- _Work instructions_
Print exactly the lines from the one that contains "Buch/weiß (1st from left)" through the last line of the material, both included, and leave out all pictures.

- Opening Delimiter -

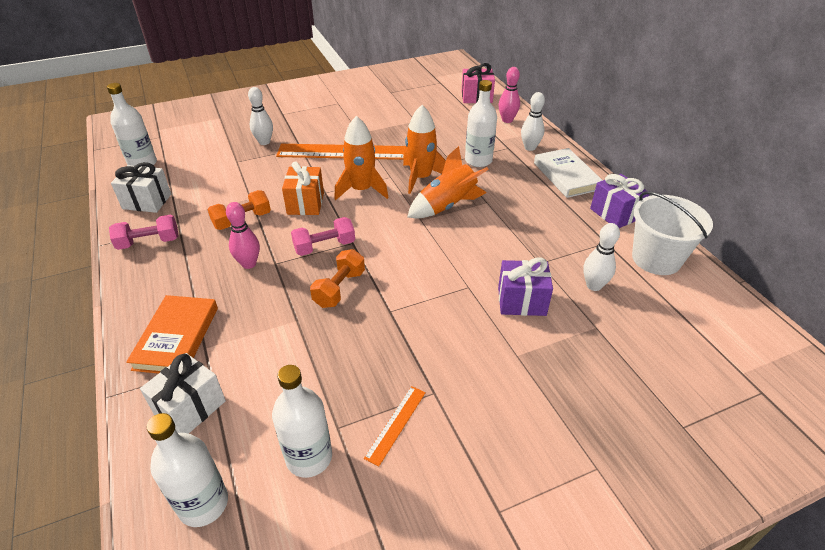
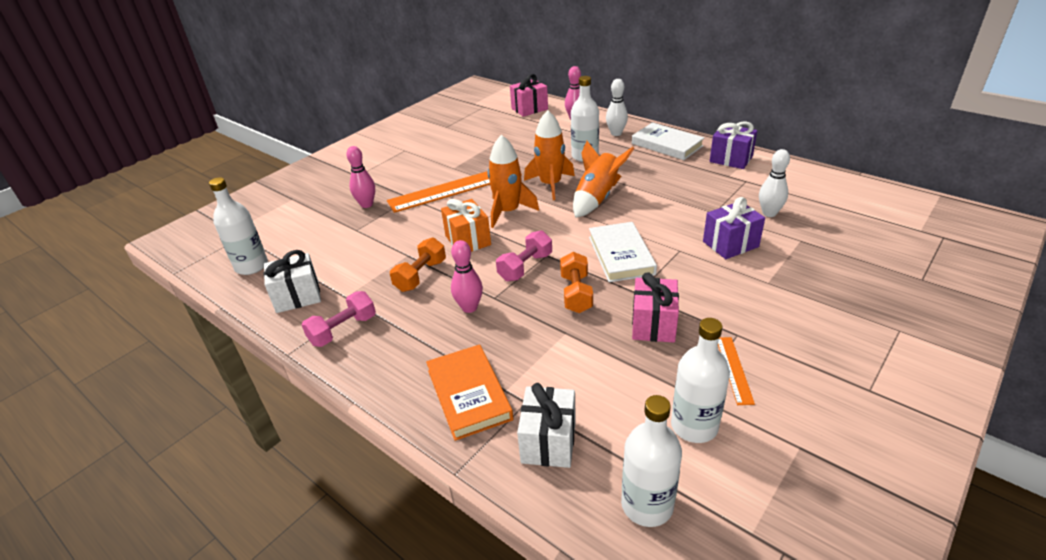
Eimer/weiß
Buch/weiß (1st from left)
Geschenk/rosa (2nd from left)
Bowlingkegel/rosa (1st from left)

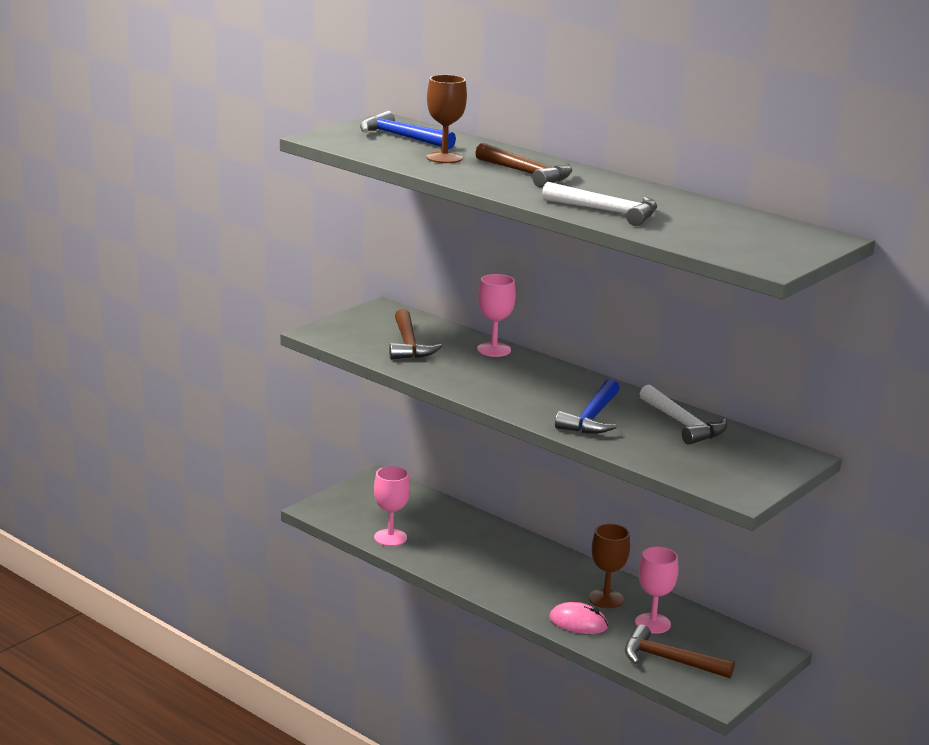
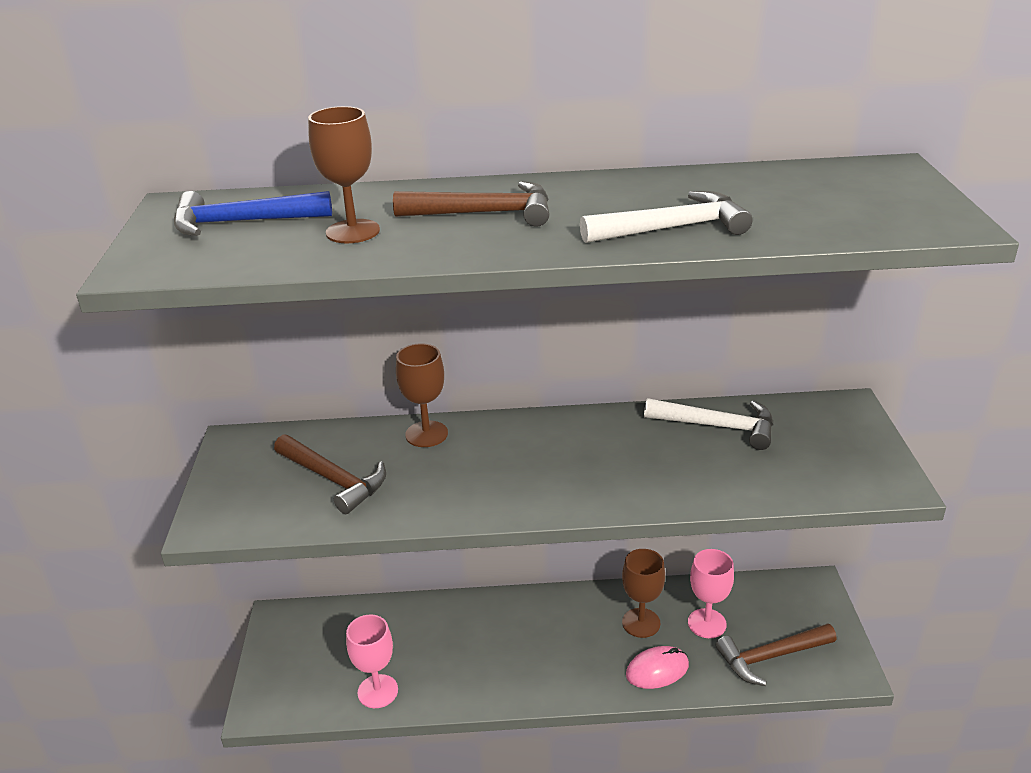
Hammer/blau (2nd from left in the first image)
Kelch/braun (2nd from left)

- Closing Delimiter -

- _Problem solution_
Buch/weiß (1st from left)
Geschenk/rosa (2nd from left)
Bowlingkegel/rosa (1st from left)

Hammer/blau (2nd from left in the first image)
Kelch/braun (2nd from left)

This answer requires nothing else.